### EXERCISE DESCRIPTION
Copy out, from the data, each line containing the string "grey".

### AVAILABLE DATA
#####
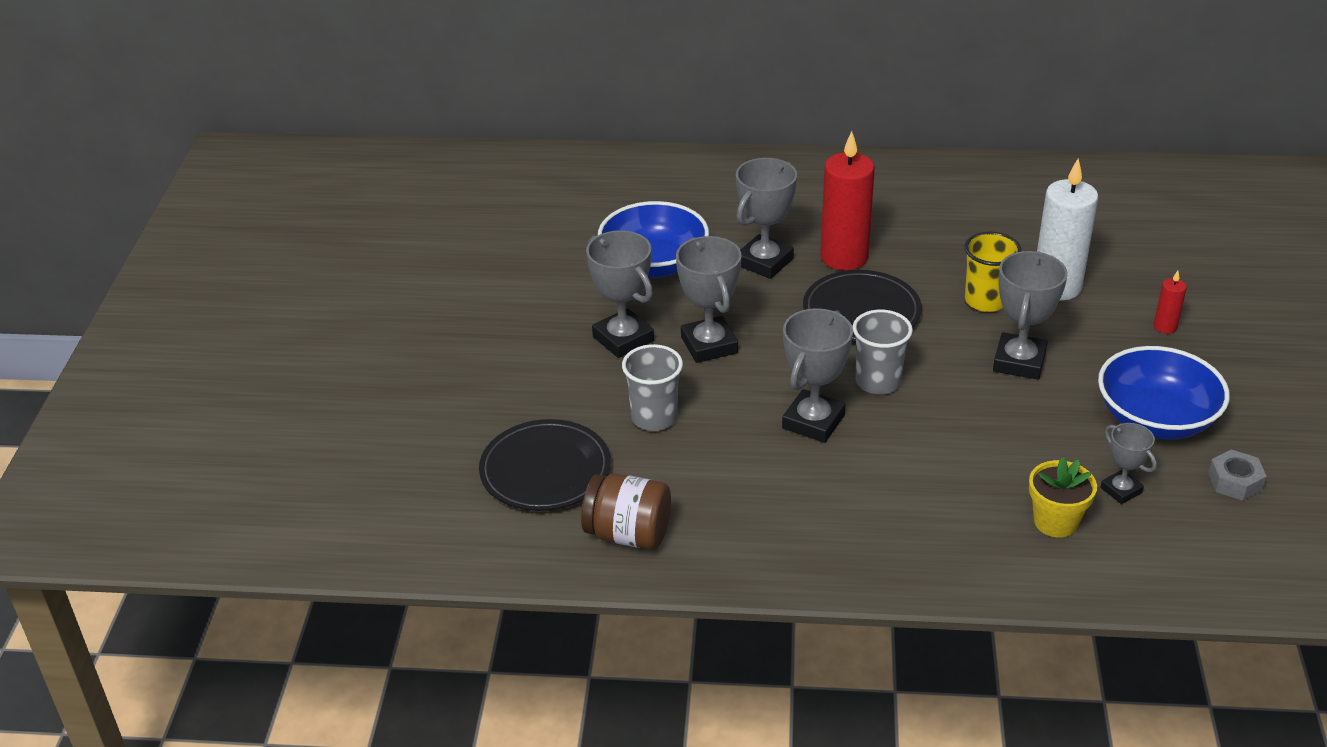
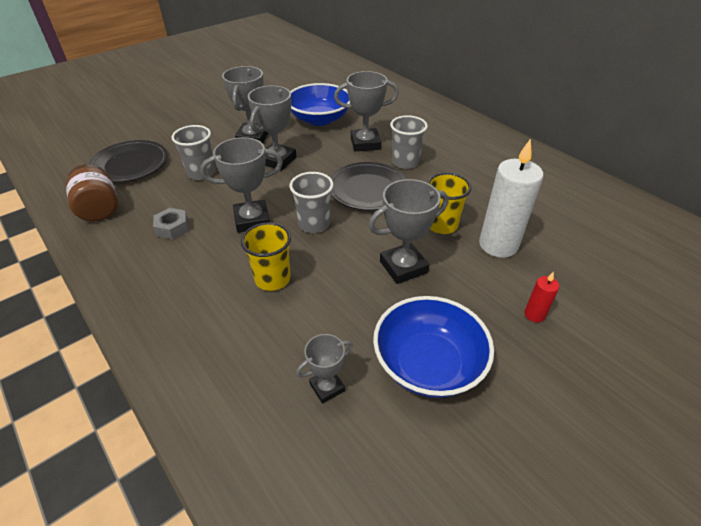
camera: 45 degrees right, 5 degrees up
(844, 257) = (405, 162): red candle -> grey cup
(937, 454) = (272, 279): none -> yellow cup
(1055, 522) = (257, 369): yellow flower pot -> none
(1121, 490) = (327, 387): grey trophy -> grey trophy turned 45 degrees clockwise
(1234, 481) = (411, 455): grey nut -> grey nut (172, 228)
#####
### RESPONSE BOX
(844, 257) = (405, 162): red candle -> grey cup
(1121, 490) = (327, 387): grey trophy -> grey trophy turned 45 degrees clockwise
(1234, 481) = (411, 455): grey nut -> grey nut (172, 228)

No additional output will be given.